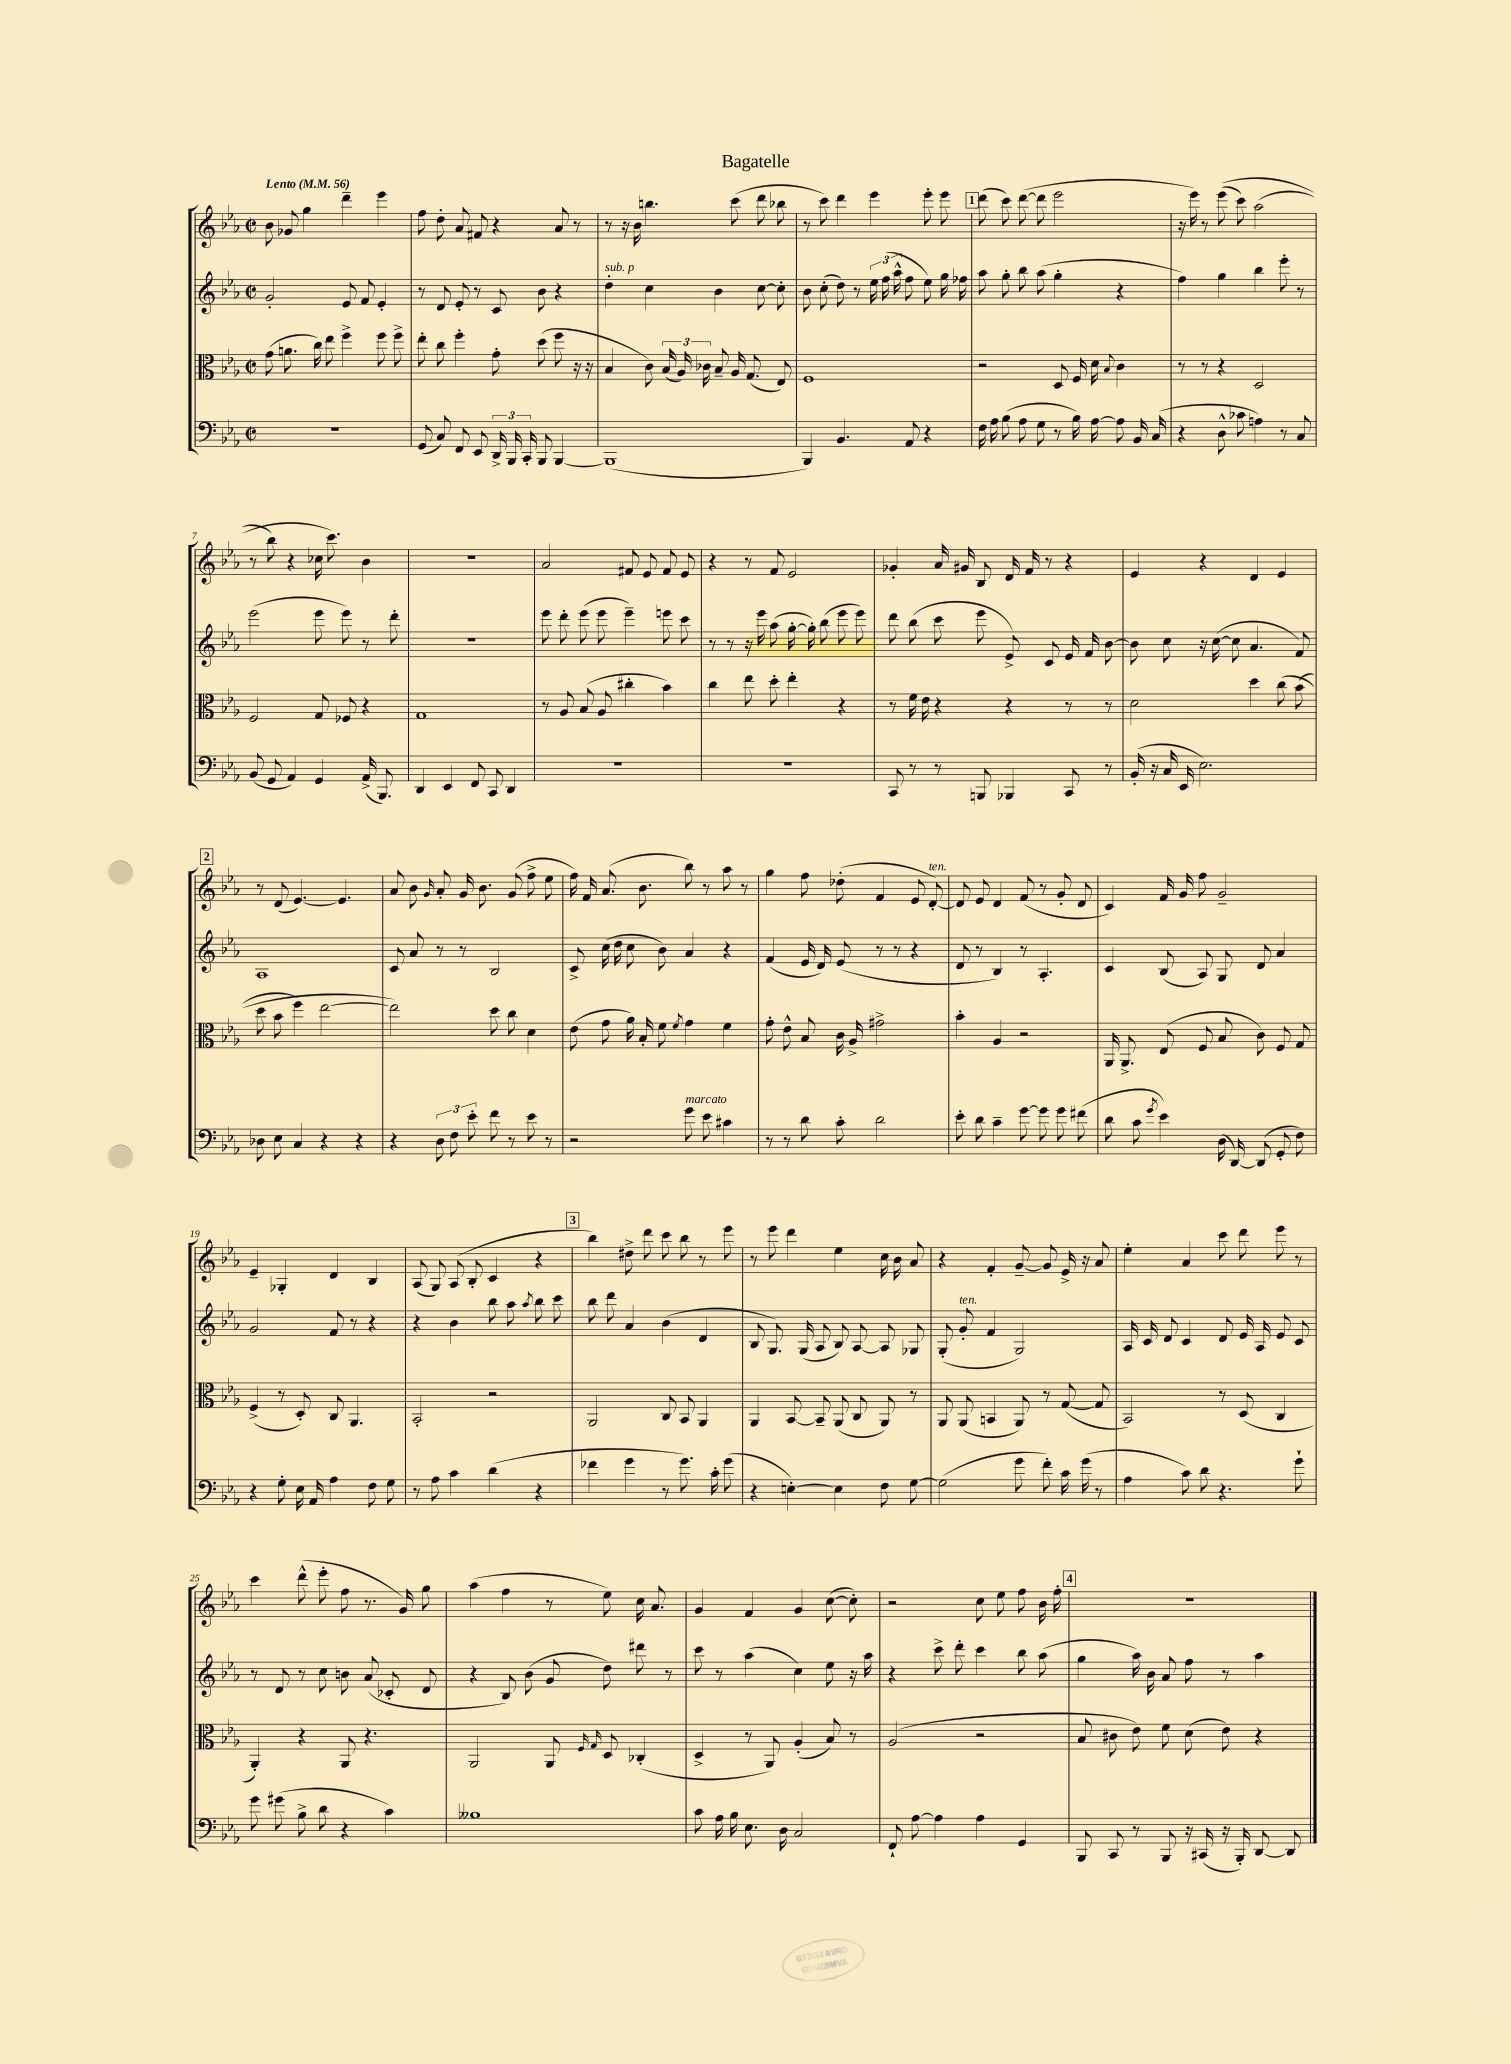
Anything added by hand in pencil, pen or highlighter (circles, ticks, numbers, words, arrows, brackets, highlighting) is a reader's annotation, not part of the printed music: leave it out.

**kern	**kern	**kern	**kern
*part4	*part3	*part2	*part1
*staff4	*staff3	*staff2	*staff1
*clefF4	*clefC3	*clefG2	*clefG2
*k[b-e-a-]	*k[b-e-a-]	*k[b-e-a-]	*k[b-e-a-]
*M2/2	*M2/2	*M2/2	*M2/2
*met(c|)	*met(c|)	*met(c|)	*met(c|)
*MM56	*MM56	*MM56	*MM56
=1	=1	=1	=1
!	!	!	!LO:TX:a:B:t=Lento
1r	(8g\	2g'/	8b-\
.	8.an\	.	8g-X/
.	.	.	4gg\
.	16cc\)	.	.
.	8ee-\	.	.
.	4ff^\	8e-/	4ddd~\
.	.	8f/	.
.	8ff\	4e-'/	4eee-\
.	8ff^\	.	.
=2	=2	=2	=2
(8GG/	8ee-'\	8r	8ff\
8C/)	8cc\	8d/	8dd'\
8FF/	4ff'\	8e-'/	8a-/
8EE-/	.	8r	8f#X/
24DD^/	8g'\	8c/	4r
24BBB-/	.	.	.
24CC'/	.	.	.
8BBB-/	(8dd\	8b-\	.
[4BBB-/	8ff\	4r	8a-/
.	16r	.	8r
.	16r	.	.
=3	=3	=3	=3
!	!	!LO:TX:a:i:t=sub. p	!
(1BBB-]	4B-/	4dd'\	8r
.	.	.	16r
.	.	.	16b-\
.	8c\)	4cc\	4.bbn\
.	(24B-/	.	.
.	24A-/)	.	.
.	24c-X\	.	.
.	8B-~/	4b-\	.
.	16A-/	.	(8ccc\
.	(8.G/	.	.
.	.	[8cc\	8ddd\
.	8E-/)	8cc'\]	8bb-X\
=4	=4	=4	=4
4BBB-/)	1F	8b-\	8r
.	.	(8cc'\	8ccc\)
4.BB-/	.	8dd\)	4ddd\
.	.	8r	.
.	.	24ee-\	4eee-\
.	.	(24ff\	.
.	.	24aa-^^\	.
8AA-/	.	8ff\	.
4r	.	8ee-\)	8eee-'\
.	.	16gg\	8eee-\
.	.	16ff-X\	.
!!LO:REH:place=s1:t=1
=5	=5	=5	=5
16F\	2r	8aa-\	(8ddd\
16A-\	.	.	.
(8B-\	.	8gg'\	8ccc\)
8A-\	.	8bb-\	([8ddd\
8G\	.	(8aa-\	8ddd\]
8r	8D/	4gg'\	2eee-\
16B-\)	16F/	.	.
[16A-\	16d\	.	.
.	8qqB-/	.	.
8A-\]	4c\	4r	.
16BB-/	.	.	.
(16C/	.	.	.
=6	=6	=6	=6
4r	8r	4ff\)	16r
.	.	.	16eee-\)
.	8r	.	8r
8D^^\	4r	4gg\	((8eee-\
8c-X\	.	.	8ccc\)
4An\)	2D/	4bb-\	(2aa-\
8r	.	8eee-'\	.
8C/	.	8r	.
!!LO:LB:g=z
=7	=7	=7	=7
(8BB-/	2F/	(2eee-\	8r
8GG/	.	.	8bb-\)
4AA-/)	.	.	4r
4GG/	8G/	8eee-\	16cc-X\
.	.	.	8.ccc\)
.	8F-X/	8eee-\)	.
(16AA-^/	4r	8r	4b-\
8.BBB-/)	.	.	.
.	.	8ddd'\	.
=8	=8	=8	=8
4DD/	1G	1r	1r
4EE-/	.	.	.
8FF/	.	.	.
8CC/	.	.	.
4DD/	.	.	.
=9	=9	=9	=9
1r	8r	8eee-\	2a-/
.	8A-/	8ddd'\	.
.	(8B-/	(8eee-\	.
.	8A-/	8eee-\	.
.	4cc#X'\	4eee-~\)	8f#X/
.	.	.	8e-/
.	4b-\)	8eeen\	8f#/
.	.	8ccc\	8e-/
=10	=10	=10	=10
1r	4cc\	8r	4r
.	.	8r	.
.	8ee-\	16r	8r
.	.	16eee-\	.
.	8dd'\	(8aa-\	8f/
.	4ee-'\	[16gg'\	2e-/
.	.	16gg'\])	.
.	.	(8bb-\	.
.	4r	8eee-\	.
.	.	8eee-\)	.
=11	=11	=11	=11
8CC/	8r	8ddd\	4g-X'/
8r	16f\	(8bb-\	.
.	16e-\	.	.
8r	4r	8ccc\	16a-/
.	.	.	16g#X/
8BBBn/	.	8eee-\	8B-/
4BBB-X/	4r	8e-^/)	16d/
.	.	.	16f/
.	.	8c/	8r
8CC/	8r	16e-/	4r
.	.	16f/	.
8r	8r	[8b-\	.
=12	=12	=12	=12
(16BB-'/	2d\	8b-\]	4e-/
16r	.	.	.
16C/	.	8cc\	.
16EE-/	.	.	.
2.E-\)	.	16r	4r
.	.	([16cc\	.
.	.	8cc\]	.
.	4dd\	4.a-/	4d/
.	(8cc\	.	4e-/
.	(8b-\	8f/)	.
!!LO:LB:g=z
!!LO:REH:place=s1:t=2
=13	=13	=13	=13
8D-X\	8dd\	1A-	8r
8E-\	8b-\	.	(8d/
4C/	4ff\)	.	[4.e-/)
4r	[2ee-\	.	.
.	.	.	4.e-/]
4r	.	.	.
=14	=14	=14	=14
4r	2ee-\])	8c/	8a-/
.	.	8a-/	8b-\
.	.	.	16qqg/
12D\	.	8r	8a-'/
12F\	.	.	.
.	.	8r	16g/
12e-'\	.	.	.
.	.	.	8.b-\
8f\	8dd\	2B-/	.
8r	8cc\	.	(8g/
8e-\	4d\	.	8ff^\
8r	.	.	8ee-\
=15	=15	=15	=15
2r	(8e-\	8c^/	16ff\)
.	.	.	16f/
.	8g\	(16cc\	(8.a-/
.	.	16dd\	.
.	16a-\)	8cc\	.
.	16B-'/	.	8.b-\
.	8f\	8b-\)	.
.	8qf/	.	.
!LO:TX:a:i:t=marcato	!	!	!
8g\	4g\	4a-/	8bb-\)
8e-\	.	.	8r
4c#X\	4f\	4r	8aa-\
.	.	.	8r
=16	=16	=16	=16
8r	8g'\	(4f/	4gg\
8r	8e-^^\	.	.
8d\	8B-/	16e-/	8ff\
.	.	16d/)	.
8c'\	16c\	(8e-/	(8dd-X'\
.	16A-^/	.	.
2d\	2g#X^\	8r	4f/
.	.	8r	.
.	.	4r	8e-/
!	!	!	!LO:TX:a:i:t=ten.
.	.	.	[8d'/)
=17	=17	=17	=17
8e-'\	4b-'\	8d/	8d/]
8d\	.	8r	8e-/
4c~\	4A-/	4B-/)	4d/
[8g\	2r	8r	(8f/
8g\]	.	4.A-'/	8r
8g\	.	.	8g'/
(8f#X\	.	.	8d/
=18	=18	=18	=18
8d\	16AA-/	4c/	4c/)
.	8.AA-^/	.	.
8c\	.	.	.
8qg/	.	.	.
4e-\)	(8E-/	(8B-/	16f/
.	.	.	16g/
.	8F/	8A-/)	8ff\
(16D\	8B-/	8G/	2g~/
[16DD/)	.	.	.
(8DD/]	8c\)	8d/	.
8GG'/	8F/	4a-/	.
8F\)	8G/	.	.
!!LO:LB:g=z
=19	=19	=19	=19
4r	(4F^/	2g/	4e-~/
8G'\	8r	.	4G-X'/
16E-\	8D'/)	.	.
16AA-/	.	.	.
4A-\	8C/	8f/	4d/
.	4.AA-/	8r	.
8F\	.	4r	4B-/
8G\	.	.	.
=20	=20	=20	=20
8r	2BB-'/	4r	(8A-/
8A-\	.	.	8G/)
4c\	.	4b-\	(8A-/
.	.	.	8B-'/
(4d\	2r	8bb-\	4c/
.	.	8aa-\	.
.	.	8qaa-/	.
4r	.	8bb-\	4r
.	.	8ccc\	.
!!LO:REH:place=s1:t=3
=21	=21	=21	=21
4f-X\	2AA-/	8bb-\	4bb-\)
.	.	8ddd\	.
4g\	.	4a-/	8dd#X^\
.	.	.	8ddd\
8r	8C/	(4b-\	8ccc\
8.g\)	8BB-/	.	8bb-\
.	4AA-/	4d/	8r
16c'\	.	.	.
(8g\	.	.	8eee-\
=22	=22	=22	=22
4r	4AA-/	8B-/	8r
.	.	8.G/)	8eee-\
[4En'\)	[8BB-/	.	4ddd\
.	.	(16G/	.
.	8BB-~/]	8A-/	.
4E\]	(8AA-/	8B-/)	4ee-\
.	8C/	[8A-/	.
8F\	8AA-/)	8A-/]	16cc\
.	.	.	16b-\
[8G\	8r	8G-X/	8a-/
=23	=23	=23	=23
(2G\]	8AA-/	(8G'/	4r
!	!	!LO:TX:a:i:t=ten.	!
.	(8AA-/	8g'/	.
.	4BBn/	4f/	4f'/
8g\	8AA-/)	2G/)	[8g~/
8f'\)	8r	.	8g/]
16c\	([8G/	.	16e-^/
(16g\	.	.	16r
8r	8G/]	.	8a-/
=24	=24	=24	=24
4A-\	2BB-/)	16A-/	4ee-'\
.	.	16c/	.
.	.	8d/	.
8c\)	.	4c/	4a-/
8d\	.	.	.
4.r	8r	8d/	8ccc\
.	(8D/	16e-/	8ddd\
.	.	16A-/	.
.	4C/	8e-/	8eee-\
8g`\	.	8c/	8r
!!LO:LB:g=z
=25	=25	=25	=25
8g\	4AA-'/)	8r	4ccc\
(8g#X\	.	8d/	.
8B-^\	4r	8r	(8ddd^^\
8d\	.	8cc\	8eee-'\
4r	8AA-/	8bn\	8ff\
.	4.r	(8a-/	8.r
4c\)	.	8c-X'/	.
.	.	.	16g/)
.	.	8d/	8gg\
=26	=26	=26	=26
1B--X	2AA-/	4r	(4aa-\
.	.	8B-/)	4ff\
.	.	(8b-\	.
.	8AA-/	8g/	8r
.	16qqF/	.	.
.	16qqG/	.	.
.	8D/	8dd\)	8ee-\)
.	(4C-X'/	8ddd#X\	16cc\
.	.	.	8.a-/
.	.	8r	.
=27	=27	=27	=27
8c\	4D^/	8ccc\	4g/
16A-\	.	8r	.
16B-\	.	.	.
8.E-\	8r	(4aa-\	4f/
.	8AA-/)	.	.
16D\	.	.	.
2C/	(4A-'/	4cc\)	4g/
.	8B-/)	8ee-\	([8cc\
.	8r	16r	8cc'\])
.	.	16aa-\	.
=28	=28	=28	=28
8FF`/	(2A-/	4r	2r
[8A-\	.	.	.
4A-\]	.	8ccc^\	.
.	.	8ddd'\	.
4A-\	2r	4ccc\	8cc\
.	.	.	8ee-\
4GG/	.	8bb-\	8ff\
.	.	(8aa-\	16b-\
.	.	.	16ff'\
!!LO:REH:place=s1:t=4
=29	=29	=29	=29
8BBB-/	8B-/	4gg\	1r
8CC/	8c#X\	.	.
8r	8e-\)	16aa-\)	.
.	.	16b-\	.
8BBB-/	8f\	8a-/	.
16r	(8d\	8ff\	.
(16CC#X/	.	.	.
16r	8e-\)	8r	.
16BBB-'/)	.	.	.
[8DD/	4r	4aa-\	.
8DD/]	.	.	.
==	==	==	==
*-	*-	*-	*-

◆ ◆ ◆

Exercise instructions
Please extract from the records each line that contains the word "place", and treat uppercase and lowercase as different.

Answer to the task
!!LO:REH:place=s1:t=1
!!LO:REH:place=s1:t=2
!!LO:REH:place=s1:t=3
!!LO:REH:place=s1:t=4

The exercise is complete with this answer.